About this exercise:
Scan each line of the records for the word "camera" and extract the ones that have it.

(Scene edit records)
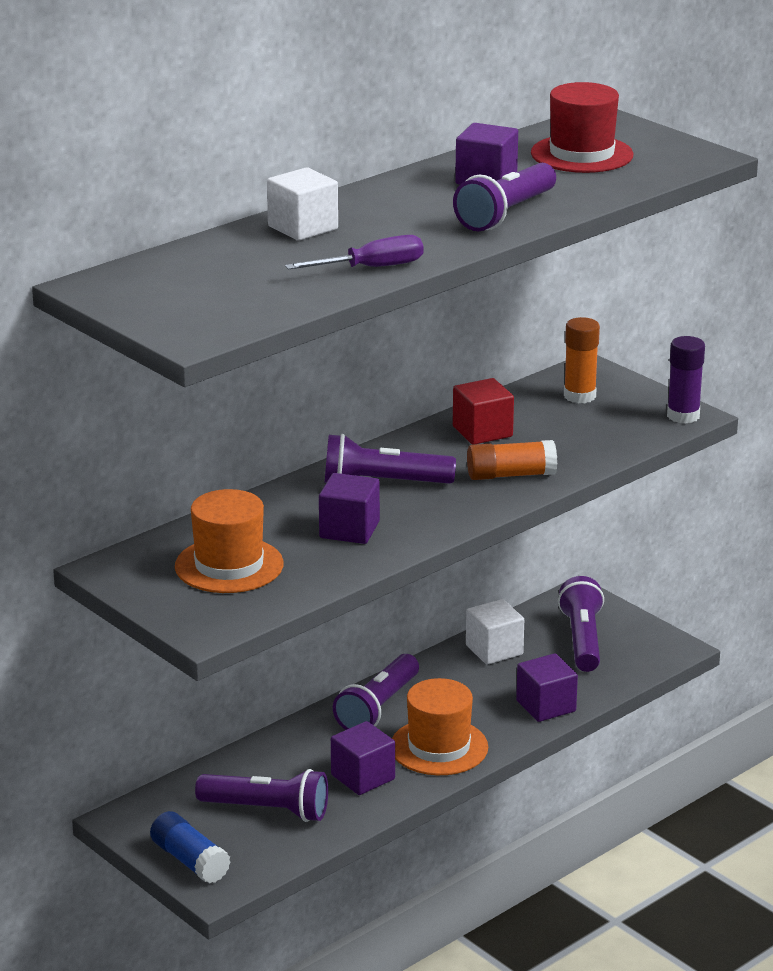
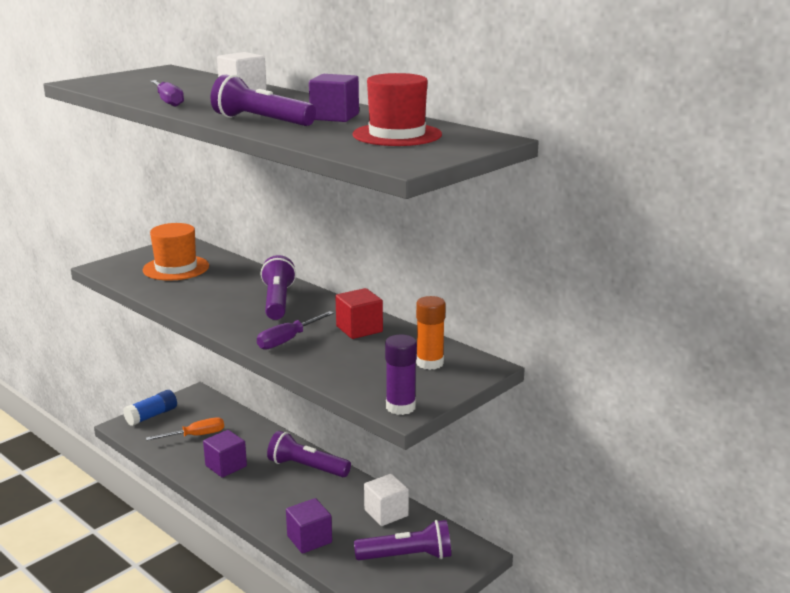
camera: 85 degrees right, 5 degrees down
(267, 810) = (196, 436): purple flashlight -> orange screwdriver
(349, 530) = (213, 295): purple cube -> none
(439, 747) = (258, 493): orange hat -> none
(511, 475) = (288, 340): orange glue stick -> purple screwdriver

---

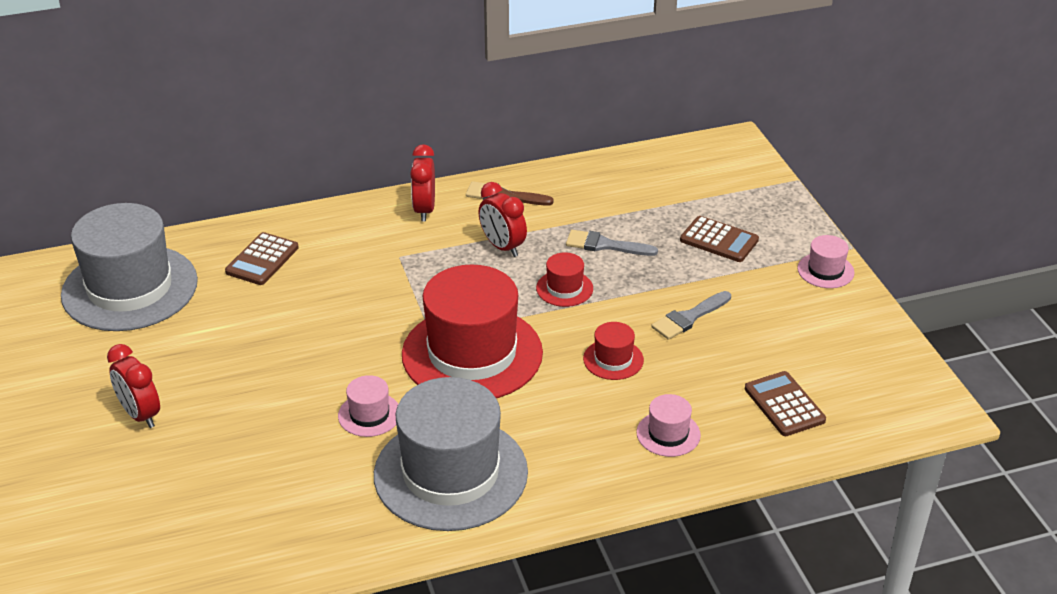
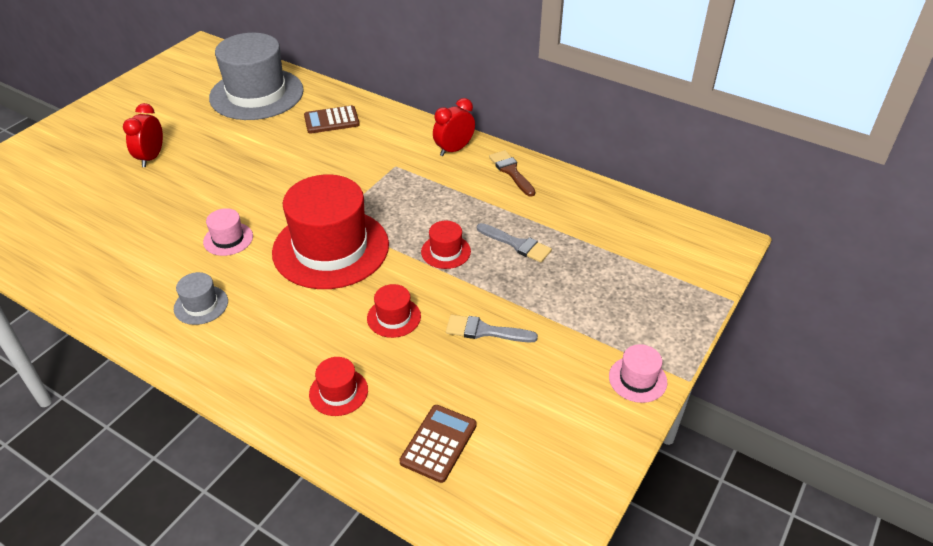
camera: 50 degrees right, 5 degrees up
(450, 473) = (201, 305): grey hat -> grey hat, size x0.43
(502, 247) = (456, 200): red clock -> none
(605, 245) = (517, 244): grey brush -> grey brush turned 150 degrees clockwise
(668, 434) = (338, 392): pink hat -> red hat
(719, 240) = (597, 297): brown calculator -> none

Expected answer:
camera: 85 degrees right, 5 degrees down
camera: 50 degrees right, 5 degrees up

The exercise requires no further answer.